§ **Records supplied**
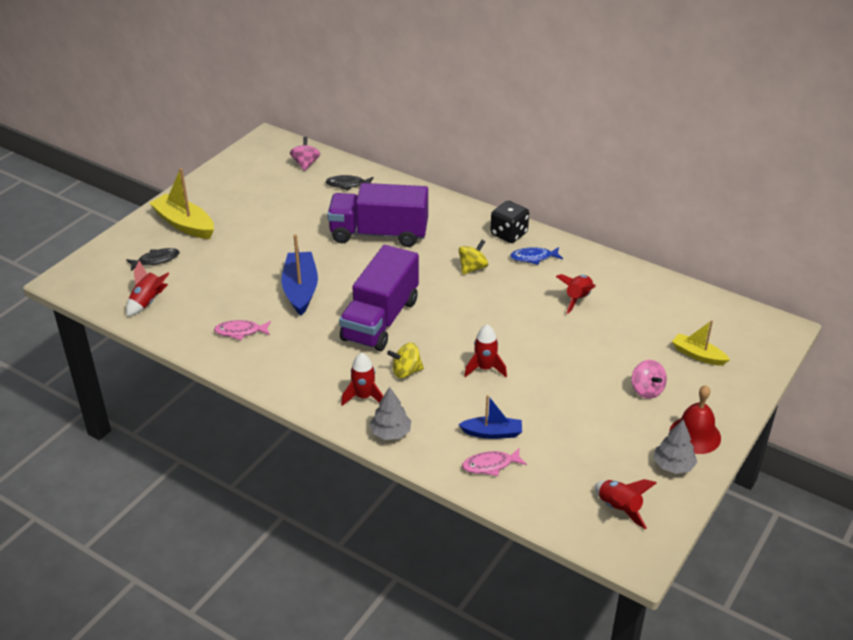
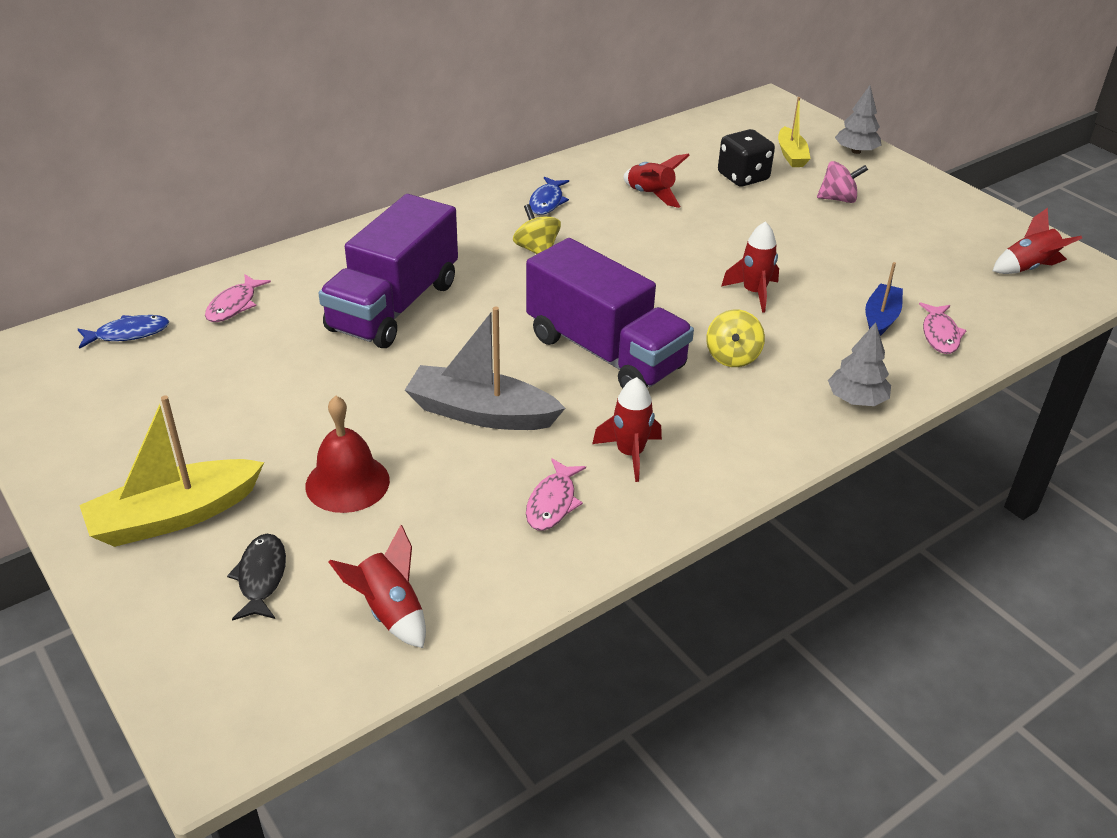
camera: 70 degrees left, 0 degrees up
(300, 289) = (481, 413): blue boat -> grey boat
(305, 164) = (128, 334): pink spinning top -> blue fish
(347, 184) = (234, 305): black fish -> pink fish
(364, 397) = (772, 406): red rocket -> red rocket (630, 454)
(509, 234) = (482, 205): black dice -> black dice (743, 177)
(673, 465) = (966, 218): grey tree -> grey tree (856, 151)
(695, 435) = (921, 193): red bell -> red bell (347, 483)
(698, 355) = (791, 155): yellow boat -> yellow boat turned 60 degrees counterclockwise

§ **The problem**
All of the data must be given again exactly, without the pictures.

§ **Response area**
camera: 70 degrees left, 0 degrees up
(300, 289) = (481, 413): blue boat -> grey boat
(305, 164) = (128, 334): pink spinning top -> blue fish
(347, 184) = (234, 305): black fish -> pink fish
(364, 397) = (772, 406): red rocket -> red rocket (630, 454)
(509, 234) = (482, 205): black dice -> black dice (743, 177)
(673, 465) = (966, 218): grey tree -> grey tree (856, 151)
(695, 435) = (921, 193): red bell -> red bell (347, 483)
(698, 355) = (791, 155): yellow boat -> yellow boat turned 60 degrees counterclockwise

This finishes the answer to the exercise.